Records for the task:
- - -

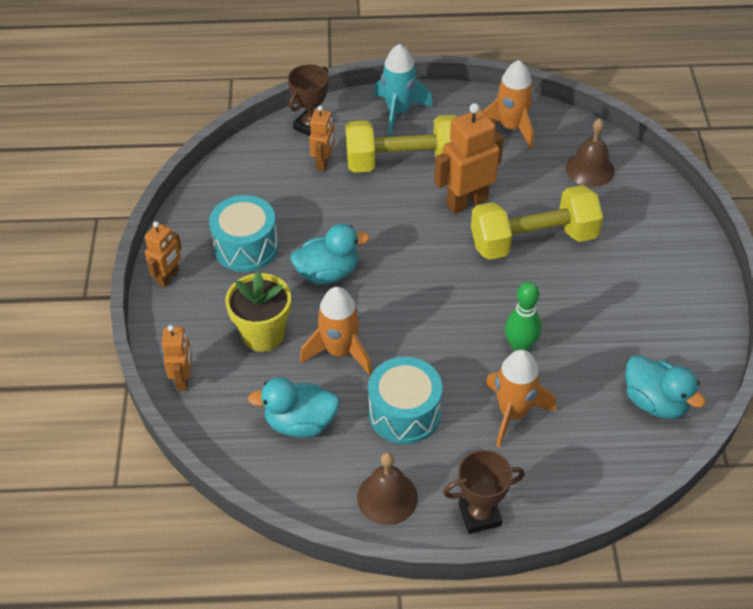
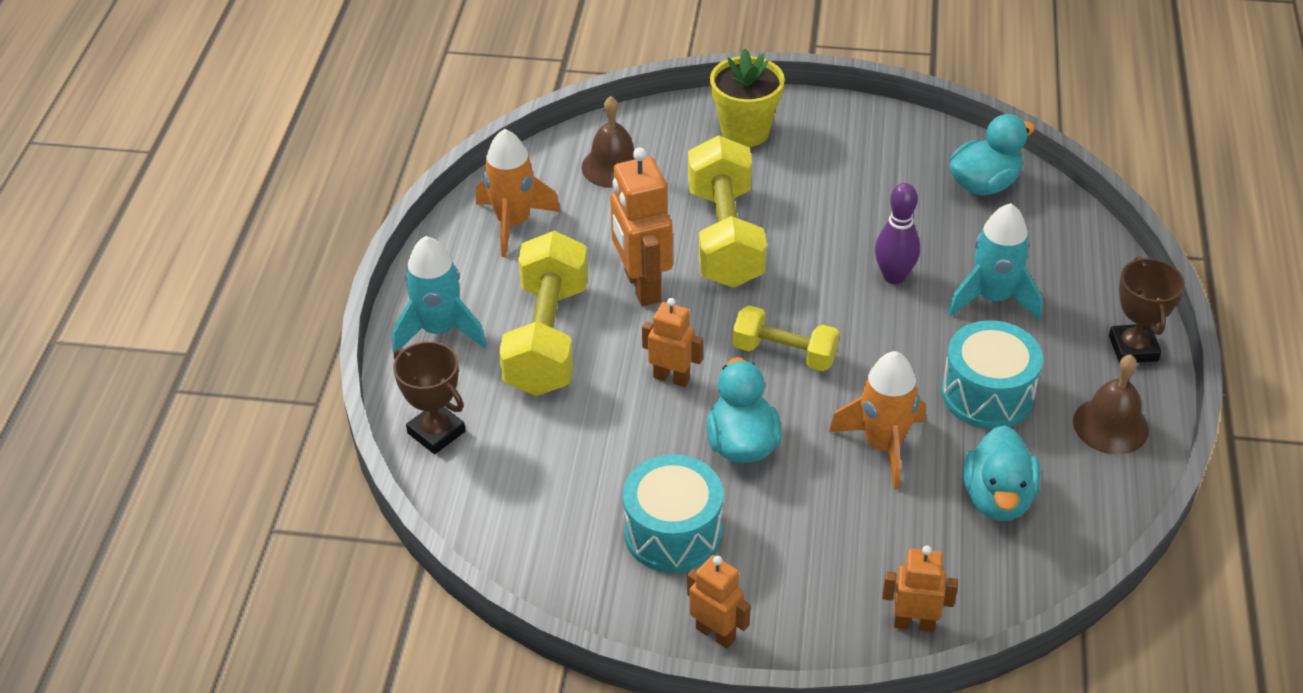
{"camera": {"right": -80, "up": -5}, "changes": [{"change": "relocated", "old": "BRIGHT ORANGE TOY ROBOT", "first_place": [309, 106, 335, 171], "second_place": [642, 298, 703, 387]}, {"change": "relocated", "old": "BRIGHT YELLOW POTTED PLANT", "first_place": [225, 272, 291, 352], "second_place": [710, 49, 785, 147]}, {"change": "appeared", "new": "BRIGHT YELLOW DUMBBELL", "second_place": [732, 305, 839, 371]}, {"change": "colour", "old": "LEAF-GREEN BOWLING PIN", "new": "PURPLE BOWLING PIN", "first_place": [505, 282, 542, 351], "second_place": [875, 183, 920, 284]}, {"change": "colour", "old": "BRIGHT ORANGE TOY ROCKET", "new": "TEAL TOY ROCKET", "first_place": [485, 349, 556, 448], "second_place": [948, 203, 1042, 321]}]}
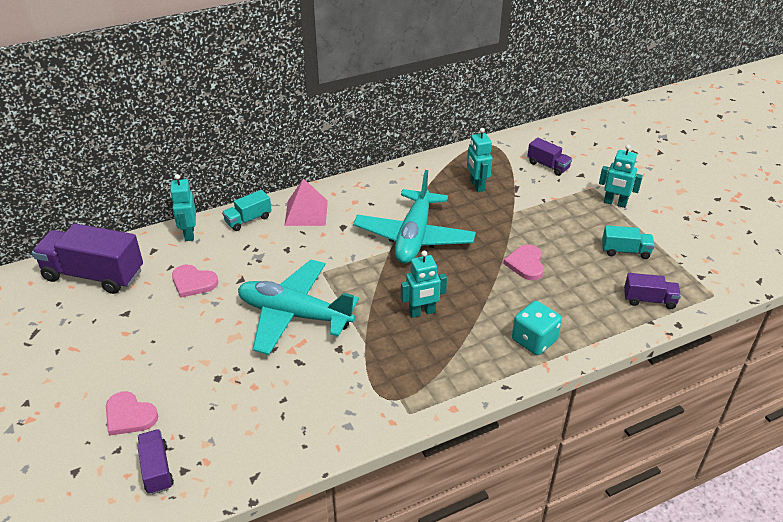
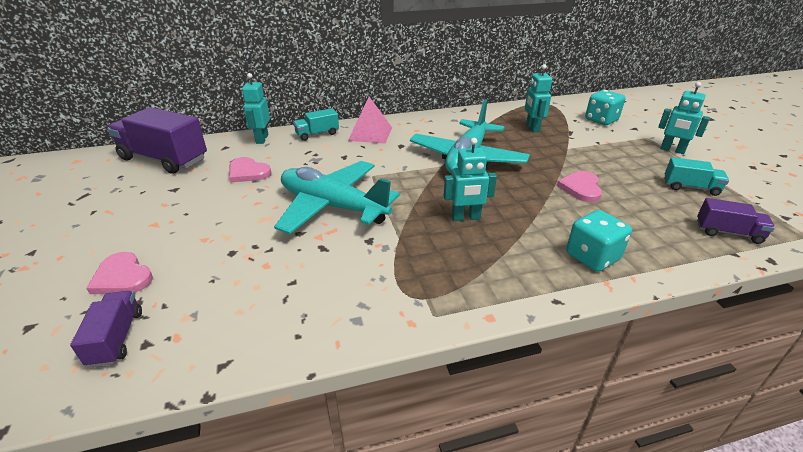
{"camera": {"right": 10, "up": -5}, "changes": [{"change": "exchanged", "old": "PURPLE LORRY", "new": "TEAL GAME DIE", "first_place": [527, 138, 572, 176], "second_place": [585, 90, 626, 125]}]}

- - -

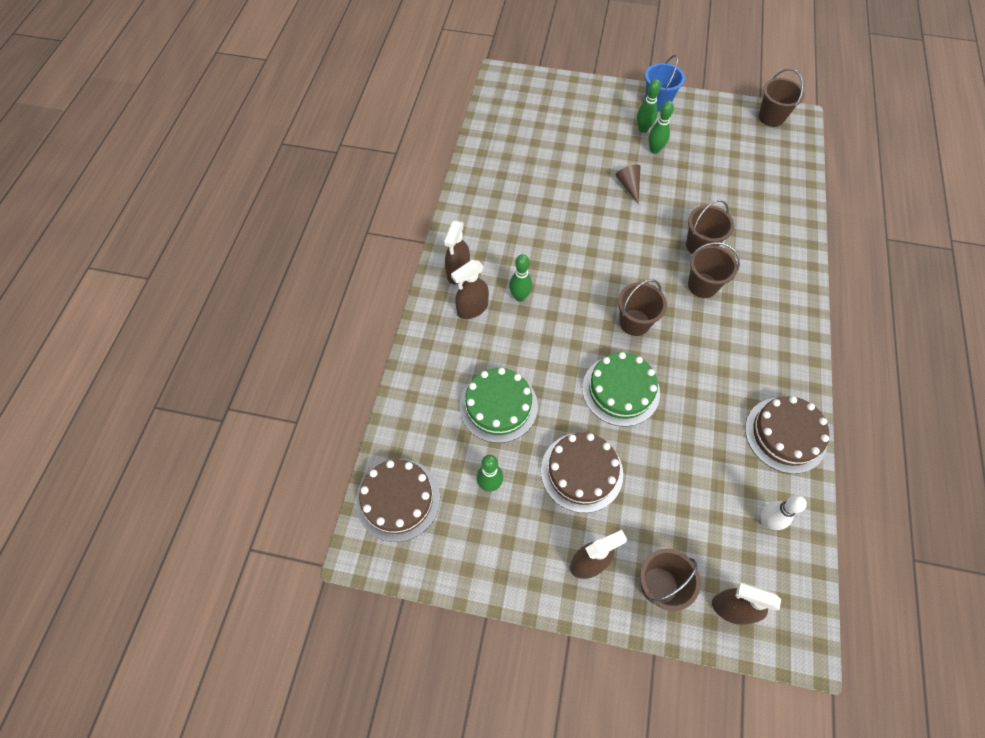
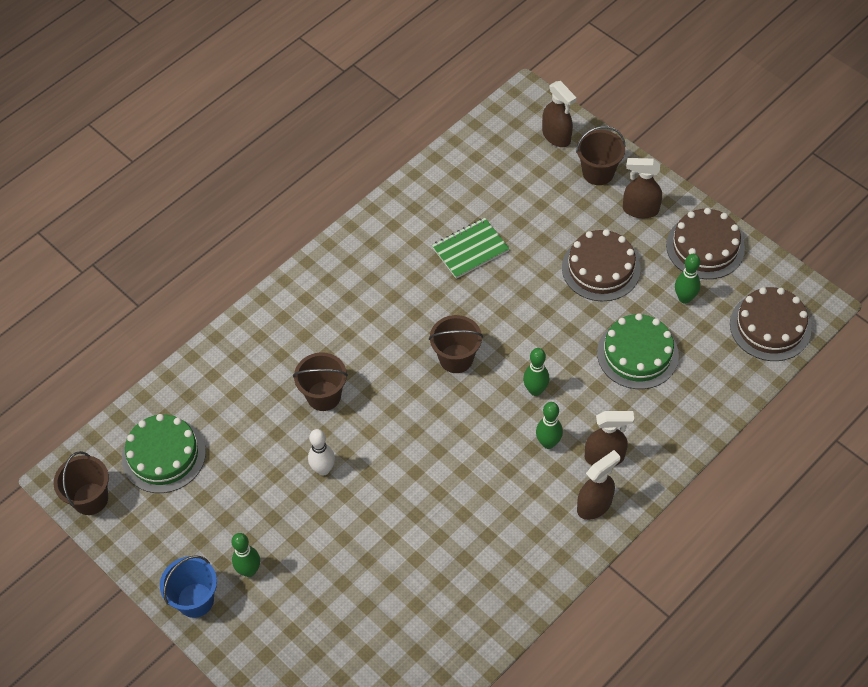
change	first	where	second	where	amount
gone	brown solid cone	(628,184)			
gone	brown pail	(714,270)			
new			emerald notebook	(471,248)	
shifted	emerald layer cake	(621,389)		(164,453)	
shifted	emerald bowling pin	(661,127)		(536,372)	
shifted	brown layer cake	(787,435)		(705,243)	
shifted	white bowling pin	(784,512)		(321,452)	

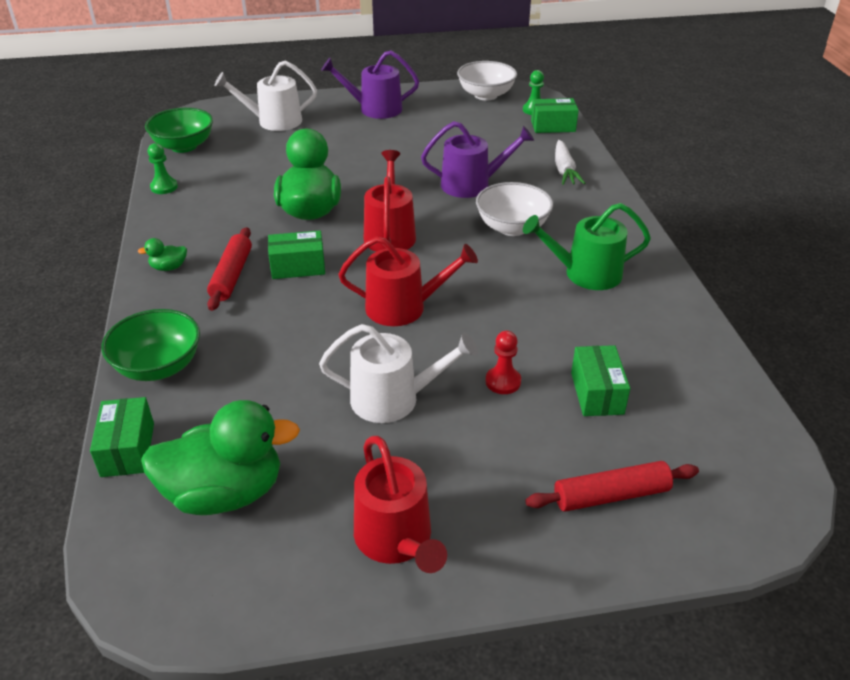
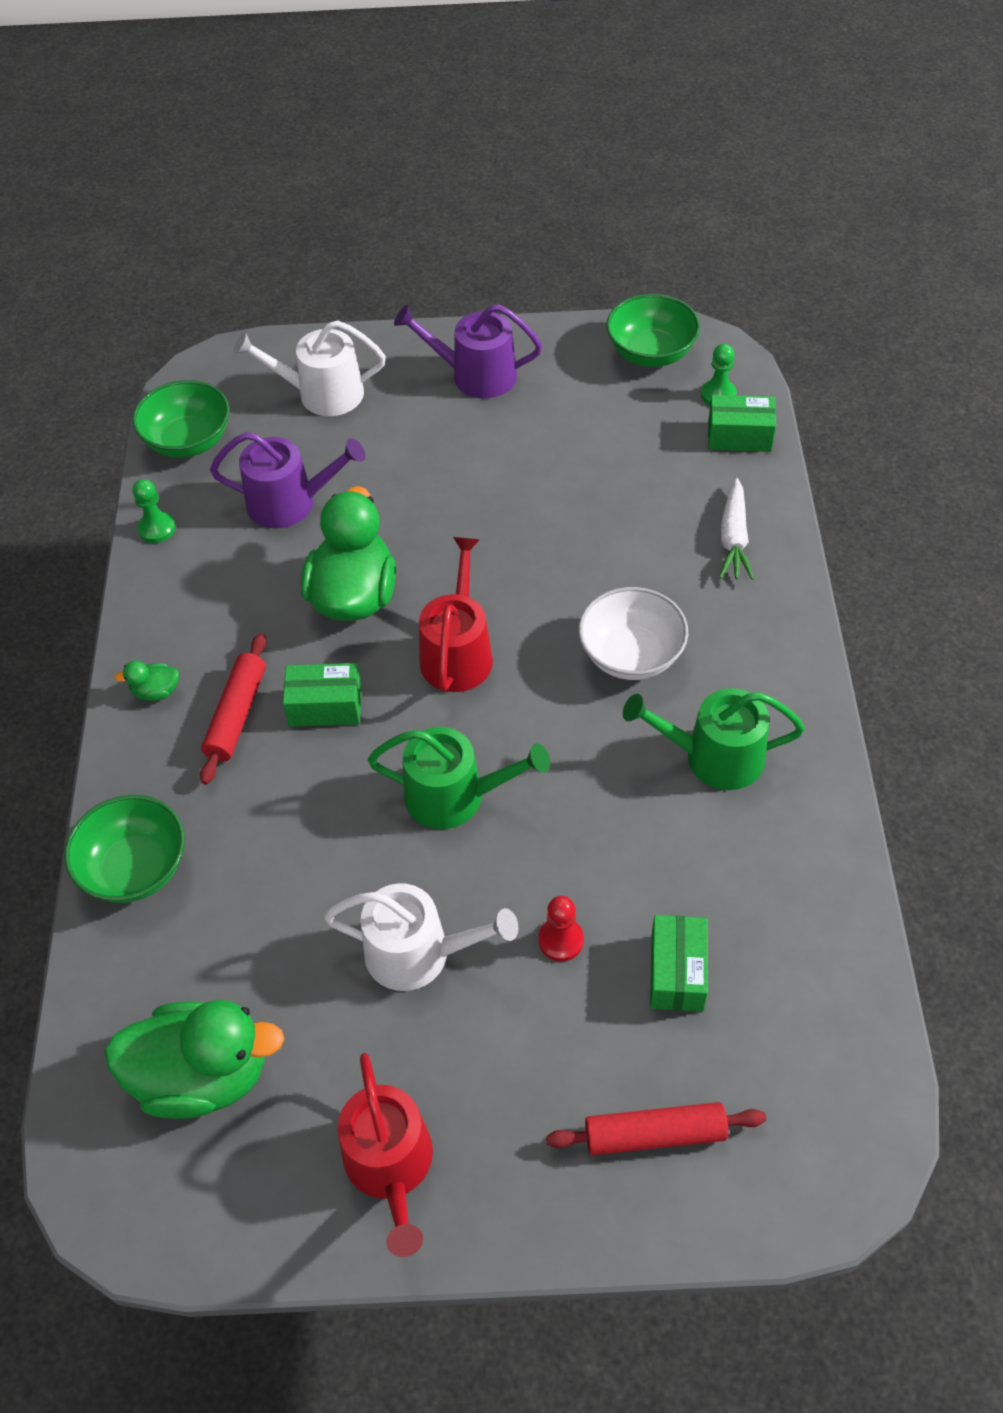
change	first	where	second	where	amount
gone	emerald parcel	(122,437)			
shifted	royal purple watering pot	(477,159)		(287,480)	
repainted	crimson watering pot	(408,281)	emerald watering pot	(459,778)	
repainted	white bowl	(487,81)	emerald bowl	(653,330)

- - -

A single number is expected here: the count of lines in the material above with "layer" in them.

2